Both the line with "(502, 420) = (299, 222): red notebook -> none" and the line with "(272, 231) = (738, 418): none -> grey candle" in the records below must appear in the output, along with every line between them, exactly and with nothing added.

==== Record set ====

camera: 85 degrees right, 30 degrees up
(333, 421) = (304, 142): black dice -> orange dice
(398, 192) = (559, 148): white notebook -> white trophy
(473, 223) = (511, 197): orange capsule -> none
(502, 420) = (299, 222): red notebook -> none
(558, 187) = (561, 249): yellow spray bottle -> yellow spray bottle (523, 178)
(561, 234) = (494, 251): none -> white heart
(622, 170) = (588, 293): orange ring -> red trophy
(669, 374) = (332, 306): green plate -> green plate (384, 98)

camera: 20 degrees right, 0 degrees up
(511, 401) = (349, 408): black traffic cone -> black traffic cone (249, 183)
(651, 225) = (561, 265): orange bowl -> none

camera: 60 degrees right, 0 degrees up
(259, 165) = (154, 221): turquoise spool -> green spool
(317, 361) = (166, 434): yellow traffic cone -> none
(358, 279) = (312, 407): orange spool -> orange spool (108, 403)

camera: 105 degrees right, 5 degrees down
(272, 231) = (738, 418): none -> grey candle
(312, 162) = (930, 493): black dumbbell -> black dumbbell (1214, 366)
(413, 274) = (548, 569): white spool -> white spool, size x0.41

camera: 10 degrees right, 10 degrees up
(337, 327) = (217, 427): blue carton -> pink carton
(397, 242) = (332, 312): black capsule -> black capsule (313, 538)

====

| Output of the exercise |
(502, 420) = (299, 222): red notebook -> none
(558, 187) = (561, 249): yellow spray bottle -> yellow spray bottle (523, 178)
(561, 234) = (494, 251): none -> white heart
(622, 170) = (588, 293): orange ring -> red trophy
(669, 374) = (332, 306): green plate -> green plate (384, 98)

camera: 20 degrees right, 0 degrees up
(511, 401) = (349, 408): black traffic cone -> black traffic cone (249, 183)
(651, 225) = (561, 265): orange bowl -> none

camera: 60 degrees right, 0 degrees up
(259, 165) = (154, 221): turquoise spool -> green spool
(317, 361) = (166, 434): yellow traffic cone -> none
(358, 279) = (312, 407): orange spool -> orange spool (108, 403)

camera: 105 degrees right, 5 degrees down
(272, 231) = (738, 418): none -> grey candle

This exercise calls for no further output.